• _REQUIRED ACTION_
Where the records below show a line containing "D6: none -> diode (A DIS, K THR2)", start copying; end with the line containing "U2 pin OUT: KEY -> J4/2", and copy it too.

• _GIVEN DATA_
=====
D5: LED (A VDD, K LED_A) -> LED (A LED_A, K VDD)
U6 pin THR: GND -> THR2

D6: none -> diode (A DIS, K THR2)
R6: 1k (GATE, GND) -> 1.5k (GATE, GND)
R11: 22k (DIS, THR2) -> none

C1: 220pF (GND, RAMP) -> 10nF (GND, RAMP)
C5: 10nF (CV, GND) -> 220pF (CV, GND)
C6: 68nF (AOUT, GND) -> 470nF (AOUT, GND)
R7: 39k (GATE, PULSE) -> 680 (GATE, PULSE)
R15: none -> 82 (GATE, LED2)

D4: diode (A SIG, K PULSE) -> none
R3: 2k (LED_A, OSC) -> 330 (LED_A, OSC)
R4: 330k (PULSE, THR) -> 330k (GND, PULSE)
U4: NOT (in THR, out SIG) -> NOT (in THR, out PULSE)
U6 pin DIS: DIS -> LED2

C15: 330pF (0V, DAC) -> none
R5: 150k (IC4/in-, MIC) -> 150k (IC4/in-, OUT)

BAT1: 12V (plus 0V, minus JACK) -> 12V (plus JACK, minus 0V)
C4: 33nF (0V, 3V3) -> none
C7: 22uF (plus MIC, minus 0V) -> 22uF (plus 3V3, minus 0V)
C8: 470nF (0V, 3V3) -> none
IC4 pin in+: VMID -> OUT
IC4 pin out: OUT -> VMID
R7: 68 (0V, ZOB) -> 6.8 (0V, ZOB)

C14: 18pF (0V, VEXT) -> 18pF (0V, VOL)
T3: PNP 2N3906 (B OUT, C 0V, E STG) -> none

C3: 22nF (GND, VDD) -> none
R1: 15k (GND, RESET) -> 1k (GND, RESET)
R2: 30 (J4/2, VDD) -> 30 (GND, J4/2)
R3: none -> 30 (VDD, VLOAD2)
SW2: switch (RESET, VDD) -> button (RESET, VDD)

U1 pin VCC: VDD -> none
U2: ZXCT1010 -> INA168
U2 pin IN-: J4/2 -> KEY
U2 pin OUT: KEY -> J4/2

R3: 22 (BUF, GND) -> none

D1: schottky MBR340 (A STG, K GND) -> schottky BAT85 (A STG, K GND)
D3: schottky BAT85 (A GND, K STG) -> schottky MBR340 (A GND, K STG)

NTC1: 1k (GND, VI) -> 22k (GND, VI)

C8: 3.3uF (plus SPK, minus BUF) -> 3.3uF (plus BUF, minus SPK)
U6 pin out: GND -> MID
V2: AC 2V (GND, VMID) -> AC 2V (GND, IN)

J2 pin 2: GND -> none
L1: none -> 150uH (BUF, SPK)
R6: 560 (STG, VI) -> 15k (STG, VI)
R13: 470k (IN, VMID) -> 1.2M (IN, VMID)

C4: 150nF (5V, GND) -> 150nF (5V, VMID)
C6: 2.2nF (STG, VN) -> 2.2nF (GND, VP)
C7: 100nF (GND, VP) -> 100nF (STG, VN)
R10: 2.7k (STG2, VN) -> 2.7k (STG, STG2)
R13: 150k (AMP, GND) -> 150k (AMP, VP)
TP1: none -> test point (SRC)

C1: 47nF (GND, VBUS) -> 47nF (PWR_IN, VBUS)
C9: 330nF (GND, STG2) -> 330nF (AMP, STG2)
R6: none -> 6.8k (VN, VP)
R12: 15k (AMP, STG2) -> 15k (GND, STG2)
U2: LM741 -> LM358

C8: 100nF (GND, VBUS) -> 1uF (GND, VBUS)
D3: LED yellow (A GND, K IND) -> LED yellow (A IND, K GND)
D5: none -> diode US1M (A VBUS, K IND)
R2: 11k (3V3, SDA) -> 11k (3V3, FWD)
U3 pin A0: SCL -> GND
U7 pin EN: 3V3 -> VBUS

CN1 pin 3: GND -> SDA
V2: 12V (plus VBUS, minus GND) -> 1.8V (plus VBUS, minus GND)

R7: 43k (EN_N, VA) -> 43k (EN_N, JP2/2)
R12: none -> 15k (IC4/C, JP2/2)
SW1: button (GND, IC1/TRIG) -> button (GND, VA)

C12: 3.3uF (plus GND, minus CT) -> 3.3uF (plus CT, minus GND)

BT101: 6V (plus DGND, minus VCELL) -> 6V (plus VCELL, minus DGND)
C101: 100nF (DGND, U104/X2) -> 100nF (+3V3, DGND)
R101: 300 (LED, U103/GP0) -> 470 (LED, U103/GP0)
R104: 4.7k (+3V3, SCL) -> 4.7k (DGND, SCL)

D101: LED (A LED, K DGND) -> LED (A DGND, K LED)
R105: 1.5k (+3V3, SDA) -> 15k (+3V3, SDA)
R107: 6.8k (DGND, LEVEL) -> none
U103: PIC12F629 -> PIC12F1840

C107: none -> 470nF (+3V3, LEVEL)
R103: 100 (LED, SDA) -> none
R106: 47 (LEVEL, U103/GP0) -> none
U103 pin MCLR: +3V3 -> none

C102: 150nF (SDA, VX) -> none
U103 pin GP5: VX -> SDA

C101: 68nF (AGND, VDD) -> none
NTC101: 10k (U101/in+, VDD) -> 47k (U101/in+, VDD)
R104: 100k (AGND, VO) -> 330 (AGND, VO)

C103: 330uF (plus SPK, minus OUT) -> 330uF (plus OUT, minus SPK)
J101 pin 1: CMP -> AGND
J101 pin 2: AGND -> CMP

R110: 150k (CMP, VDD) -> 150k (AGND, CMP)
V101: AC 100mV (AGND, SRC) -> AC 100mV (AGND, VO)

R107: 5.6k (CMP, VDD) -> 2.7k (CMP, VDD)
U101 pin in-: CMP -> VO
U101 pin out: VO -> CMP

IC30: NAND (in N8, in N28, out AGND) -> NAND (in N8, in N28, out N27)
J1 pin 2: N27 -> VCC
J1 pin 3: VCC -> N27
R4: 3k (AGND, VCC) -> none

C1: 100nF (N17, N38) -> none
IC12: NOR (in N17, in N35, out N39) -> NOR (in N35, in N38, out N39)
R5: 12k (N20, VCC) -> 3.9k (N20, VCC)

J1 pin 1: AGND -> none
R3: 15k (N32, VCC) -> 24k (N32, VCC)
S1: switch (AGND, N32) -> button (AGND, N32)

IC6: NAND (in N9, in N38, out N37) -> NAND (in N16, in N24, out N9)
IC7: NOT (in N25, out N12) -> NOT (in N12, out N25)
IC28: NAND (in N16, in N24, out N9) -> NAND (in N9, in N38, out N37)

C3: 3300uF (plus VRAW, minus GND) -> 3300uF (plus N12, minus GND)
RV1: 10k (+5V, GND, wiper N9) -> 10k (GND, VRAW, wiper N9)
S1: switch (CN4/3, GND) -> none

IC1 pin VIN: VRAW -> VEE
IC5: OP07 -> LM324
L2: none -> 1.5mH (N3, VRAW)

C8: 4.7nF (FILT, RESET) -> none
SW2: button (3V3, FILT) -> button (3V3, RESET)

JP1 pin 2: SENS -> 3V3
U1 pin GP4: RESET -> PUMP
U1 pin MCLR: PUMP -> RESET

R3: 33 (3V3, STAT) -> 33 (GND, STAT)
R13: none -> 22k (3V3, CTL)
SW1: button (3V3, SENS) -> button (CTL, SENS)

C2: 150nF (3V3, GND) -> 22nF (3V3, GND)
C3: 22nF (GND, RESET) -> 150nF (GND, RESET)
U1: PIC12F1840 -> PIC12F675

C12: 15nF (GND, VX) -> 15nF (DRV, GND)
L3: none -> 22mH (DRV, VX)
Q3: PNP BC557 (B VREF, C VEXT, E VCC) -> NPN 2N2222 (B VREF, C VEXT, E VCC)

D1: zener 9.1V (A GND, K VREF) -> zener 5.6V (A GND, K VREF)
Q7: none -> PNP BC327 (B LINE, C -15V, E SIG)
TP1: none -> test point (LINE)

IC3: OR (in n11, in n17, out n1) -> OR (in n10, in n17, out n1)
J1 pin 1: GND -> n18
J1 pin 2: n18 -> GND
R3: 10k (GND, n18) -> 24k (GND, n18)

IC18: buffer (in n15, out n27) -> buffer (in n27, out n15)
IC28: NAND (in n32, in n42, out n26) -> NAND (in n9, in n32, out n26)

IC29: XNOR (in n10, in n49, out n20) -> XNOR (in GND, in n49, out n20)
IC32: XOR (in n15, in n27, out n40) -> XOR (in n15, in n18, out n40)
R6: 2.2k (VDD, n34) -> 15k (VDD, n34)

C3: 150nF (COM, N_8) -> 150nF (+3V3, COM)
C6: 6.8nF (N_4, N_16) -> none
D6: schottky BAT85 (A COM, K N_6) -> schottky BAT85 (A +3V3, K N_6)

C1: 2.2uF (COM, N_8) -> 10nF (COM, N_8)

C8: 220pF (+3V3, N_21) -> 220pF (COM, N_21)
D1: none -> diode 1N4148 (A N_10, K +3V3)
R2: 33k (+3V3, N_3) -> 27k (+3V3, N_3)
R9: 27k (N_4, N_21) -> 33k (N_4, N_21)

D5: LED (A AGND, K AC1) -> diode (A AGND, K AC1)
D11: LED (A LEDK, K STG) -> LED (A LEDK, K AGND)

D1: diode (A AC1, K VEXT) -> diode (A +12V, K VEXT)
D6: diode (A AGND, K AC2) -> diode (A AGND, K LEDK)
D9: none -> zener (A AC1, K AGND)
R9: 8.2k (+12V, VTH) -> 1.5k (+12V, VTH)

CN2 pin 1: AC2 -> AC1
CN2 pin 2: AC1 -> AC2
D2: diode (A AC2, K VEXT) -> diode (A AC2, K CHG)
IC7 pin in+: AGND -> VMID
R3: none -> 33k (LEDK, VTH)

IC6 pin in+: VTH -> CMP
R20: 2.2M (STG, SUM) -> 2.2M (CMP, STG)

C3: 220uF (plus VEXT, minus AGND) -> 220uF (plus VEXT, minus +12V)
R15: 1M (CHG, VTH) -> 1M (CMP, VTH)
=====
• _REPLY TO THE TASK_
D6: none -> diode (A DIS, K THR2)
R6: 1k (GATE, GND) -> 1.5k (GATE, GND)
R11: 22k (DIS, THR2) -> none

C1: 220pF (GND, RAMP) -> 10nF (GND, RAMP)
C5: 10nF (CV, GND) -> 220pF (CV, GND)
C6: 68nF (AOUT, GND) -> 470nF (AOUT, GND)
R7: 39k (GATE, PULSE) -> 680 (GATE, PULSE)
R15: none -> 82 (GATE, LED2)

D4: diode (A SIG, K PULSE) -> none
R3: 2k (LED_A, OSC) -> 330 (LED_A, OSC)
R4: 330k (PULSE, THR) -> 330k (GND, PULSE)
U4: NOT (in THR, out SIG) -> NOT (in THR, out PULSE)
U6 pin DIS: DIS -> LED2

C15: 330pF (0V, DAC) -> none
R5: 150k (IC4/in-, MIC) -> 150k (IC4/in-, OUT)

BAT1: 12V (plus 0V, minus JACK) -> 12V (plus JACK, minus 0V)
C4: 33nF (0V, 3V3) -> none
C7: 22uF (plus MIC, minus 0V) -> 22uF (plus 3V3, minus 0V)
C8: 470nF (0V, 3V3) -> none
IC4 pin in+: VMID -> OUT
IC4 pin out: OUT -> VMID
R7: 68 (0V, ZOB) -> 6.8 (0V, ZOB)

C14: 18pF (0V, VEXT) -> 18pF (0V, VOL)
T3: PNP 2N3906 (B OUT, C 0V, E STG) -> none

C3: 22nF (GND, VDD) -> none
R1: 15k (GND, RESET) -> 1k (GND, RESET)
R2: 30 (J4/2, VDD) -> 30 (GND, J4/2)
R3: none -> 30 (VDD, VLOAD2)
SW2: switch (RESET, VDD) -> button (RESET, VDD)

U1 pin VCC: VDD -> none
U2: ZXCT1010 -> INA168
U2 pin IN-: J4/2 -> KEY
U2 pin OUT: KEY -> J4/2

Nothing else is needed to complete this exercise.